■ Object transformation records
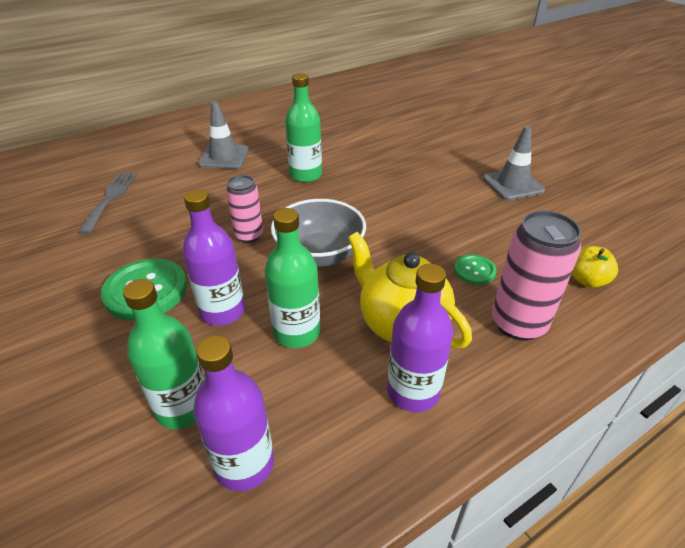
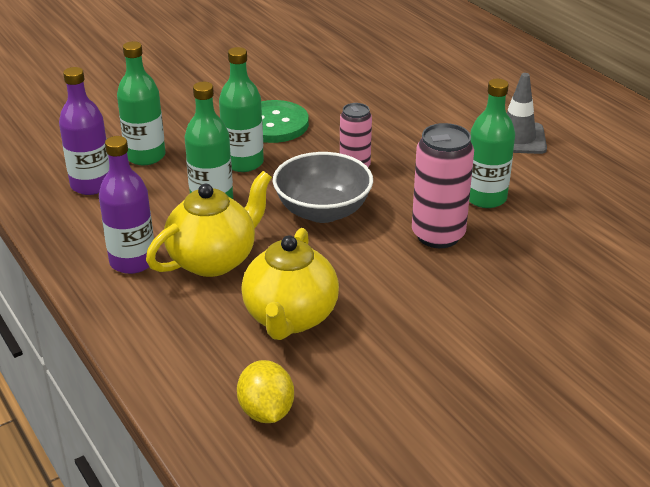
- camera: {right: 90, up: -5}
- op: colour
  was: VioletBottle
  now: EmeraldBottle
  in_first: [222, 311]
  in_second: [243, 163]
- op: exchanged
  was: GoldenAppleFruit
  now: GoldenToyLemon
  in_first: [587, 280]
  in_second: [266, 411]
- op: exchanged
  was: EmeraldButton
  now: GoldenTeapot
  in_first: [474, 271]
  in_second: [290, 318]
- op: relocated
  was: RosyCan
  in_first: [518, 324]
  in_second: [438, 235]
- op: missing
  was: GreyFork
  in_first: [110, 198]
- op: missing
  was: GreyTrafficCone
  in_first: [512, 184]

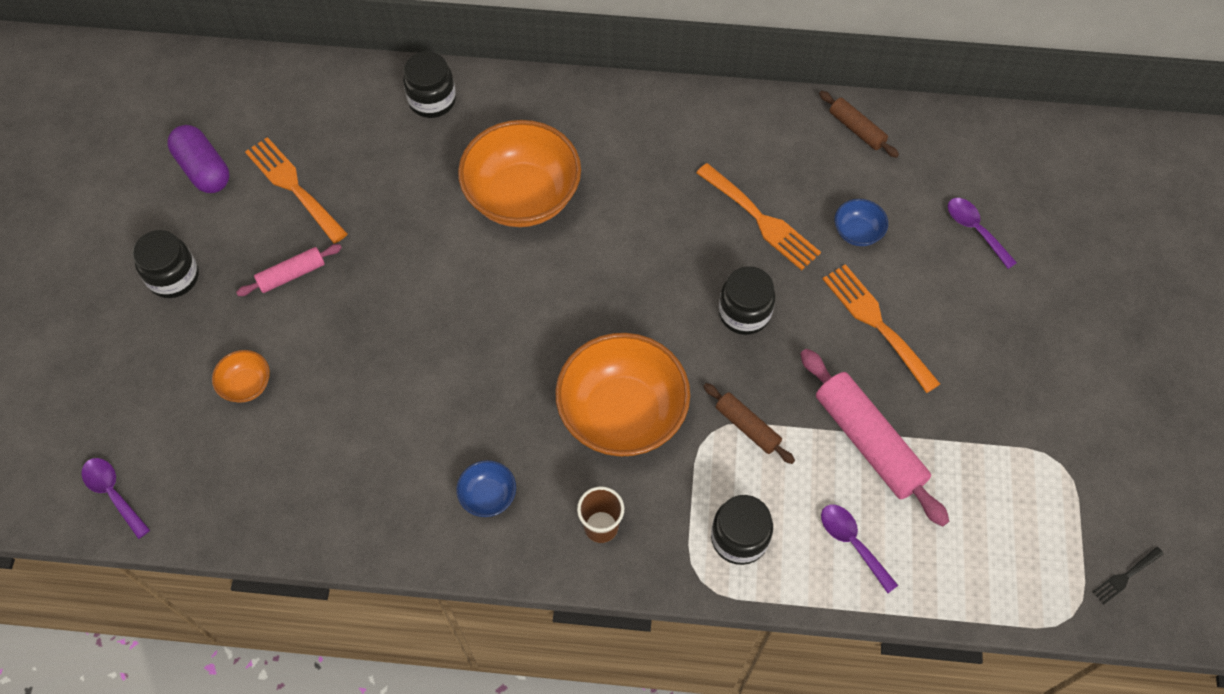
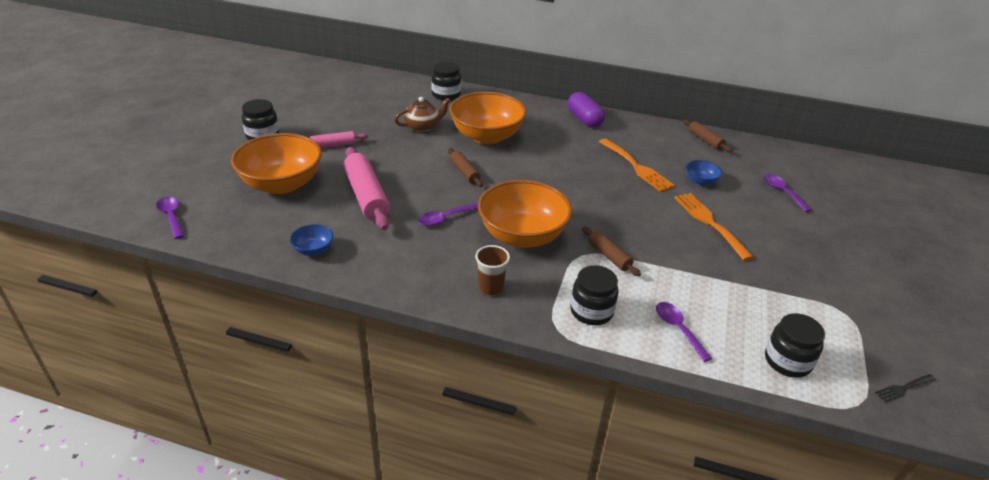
- camera: {right: 10, up: -25}
- op: size
  was: BrightOrangeServingBowl
  in_first: [246, 385]
  in_second: [282, 184]
  ratio: 2.28
- op: relocated
  was: RoyalBlueServingBowl
  in_first: [488, 496]
  in_second: [313, 250]
- op: relocated
  was: RosyDoughRoller
  in_first: [868, 442]
  in_second: [366, 196]
- op: appeared
  now: DarkBrownTeapot
  in_second: [423, 127]
- op: appeared
  now: VioletTablespoon
  in_second: [444, 218]
- op: appeared
  now: DarkBrownDoughRoller
  in_second: [464, 172]
- op: relocated
  was: VioletPillShape
  in_first: [204, 169]
  in_second: [584, 119]
- op: relocated
  was: JetBlackPreserveJar
  in_first: [744, 313]
  in_second: [787, 361]
- op: missing
  was: BrightOrangeFork
  in_first: [293, 186]

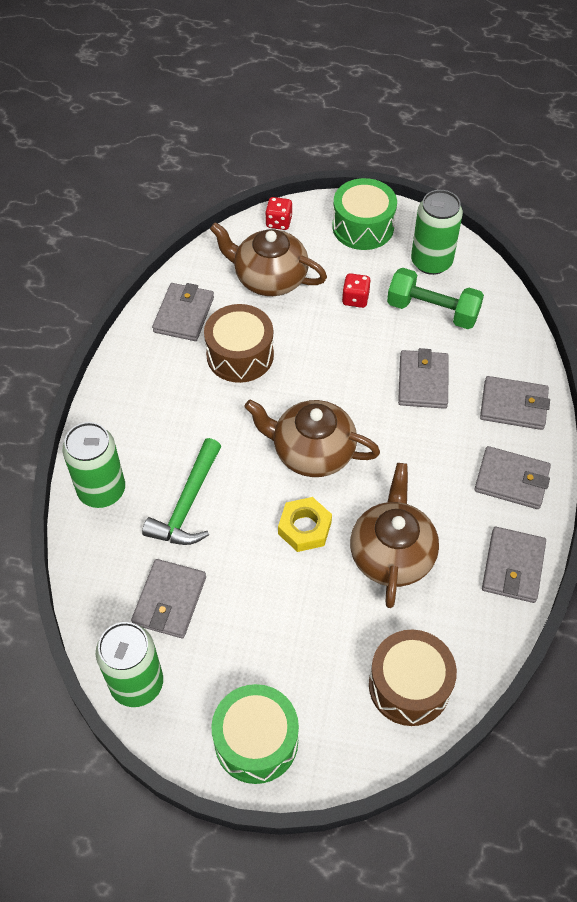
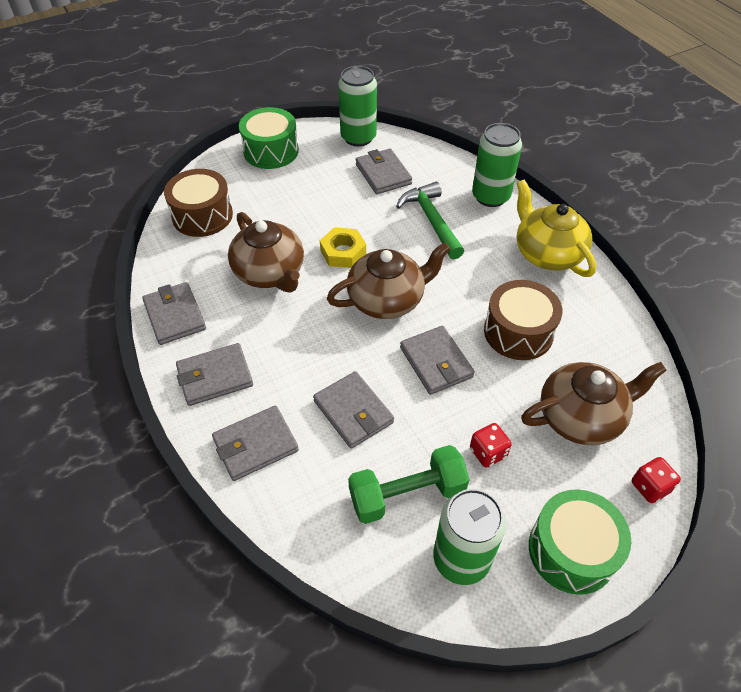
- camera: {right: 140, up: -5}
- op: relocated
  was: GreyCardWallet
  in_first: [184, 315]
  in_second: [436, 362]
- op: appeared
  now: GoldenTeapot
  in_second: [547, 253]

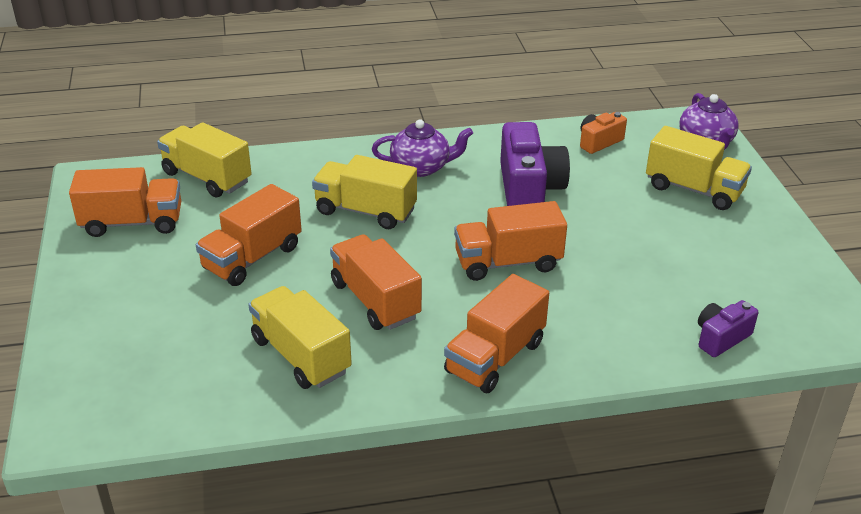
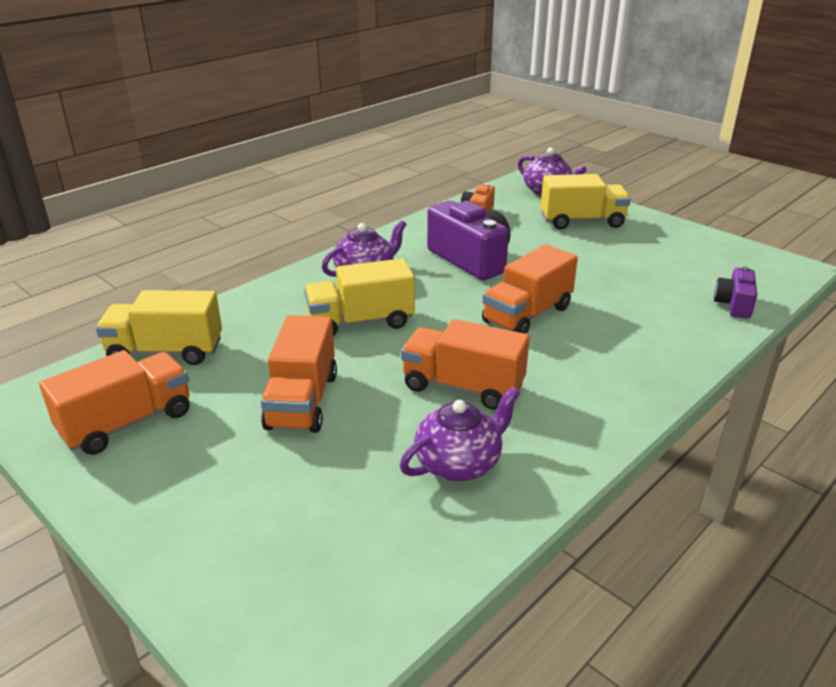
- camera: {right: -35, up: -5}
- op: exchanged
  was: GoldenLorry
  now: VioletTeapot
  in_first: [301, 355]
  in_second: [459, 463]
- op: missing
  was: BrightOrangeLorry
  in_first: [495, 357]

■ Problem
Would you copy out every entry above word for word, without the pictures?

■ Answer
- camera: {right: 90, up: -5}
- op: colour
  was: VioletBottle
  now: EmeraldBottle
  in_first: [222, 311]
  in_second: [243, 163]
- op: exchanged
  was: GoldenAppleFruit
  now: GoldenToyLemon
  in_first: [587, 280]
  in_second: [266, 411]
- op: exchanged
  was: EmeraldButton
  now: GoldenTeapot
  in_first: [474, 271]
  in_second: [290, 318]
- op: relocated
  was: RosyCan
  in_first: [518, 324]
  in_second: [438, 235]
- op: missing
  was: GreyFork
  in_first: [110, 198]
- op: missing
  was: GreyTrafficCone
  in_first: [512, 184]

- camera: {right: 10, up: -25}
- op: size
  was: BrightOrangeServingBowl
  in_first: [246, 385]
  in_second: [282, 184]
  ratio: 2.28
- op: relocated
  was: RoyalBlueServingBowl
  in_first: [488, 496]
  in_second: [313, 250]
- op: relocated
  was: RosyDoughRoller
  in_first: [868, 442]
  in_second: [366, 196]
- op: appeared
  now: DarkBrownTeapot
  in_second: [423, 127]
- op: appeared
  now: VioletTablespoon
  in_second: [444, 218]
- op: appeared
  now: DarkBrownDoughRoller
  in_second: [464, 172]
- op: relocated
  was: VioletPillShape
  in_first: [204, 169]
  in_second: [584, 119]
- op: relocated
  was: JetBlackPreserveJar
  in_first: [744, 313]
  in_second: [787, 361]
- op: missing
  was: BrightOrangeFork
  in_first: [293, 186]

- camera: {right: 140, up: -5}
- op: relocated
  was: GreyCardWallet
  in_first: [184, 315]
  in_second: [436, 362]
- op: appeared
  now: GoldenTeapot
  in_second: [547, 253]

- camera: {right: -35, up: -5}
- op: exchanged
  was: GoldenLorry
  now: VioletTeapot
  in_first: [301, 355]
  in_second: [459, 463]
- op: missing
  was: BrightOrangeLorry
  in_first: [495, 357]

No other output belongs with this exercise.